> _What to produce_
Every entry below should be restated word for word, except for its images.
[Exercise materials Boundary: Start]
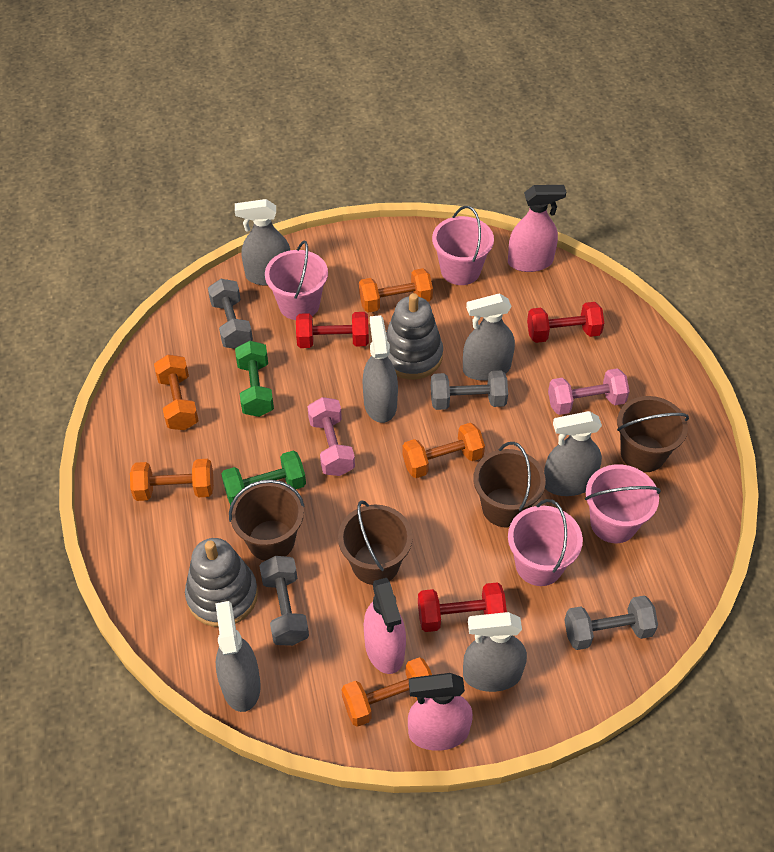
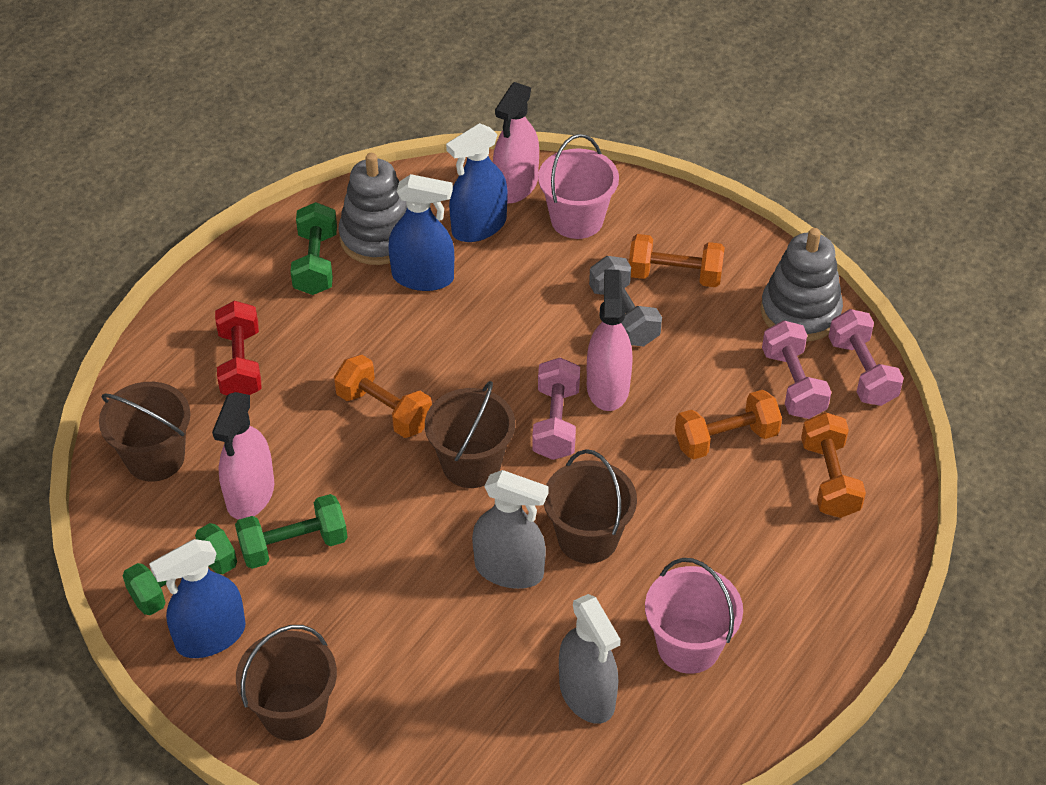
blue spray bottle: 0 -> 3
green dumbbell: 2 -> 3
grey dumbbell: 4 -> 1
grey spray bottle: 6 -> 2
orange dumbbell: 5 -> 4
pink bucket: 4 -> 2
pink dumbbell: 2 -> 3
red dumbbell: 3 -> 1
[Exercise materials Boundary: End]
> _Solution for this problem_
blue spray bottle: 0 -> 3
green dumbbell: 2 -> 3
grey dumbbell: 4 -> 1
grey spray bottle: 6 -> 2
orange dumbbell: 5 -> 4
pink bucket: 4 -> 2
pink dumbbell: 2 -> 3
red dumbbell: 3 -> 1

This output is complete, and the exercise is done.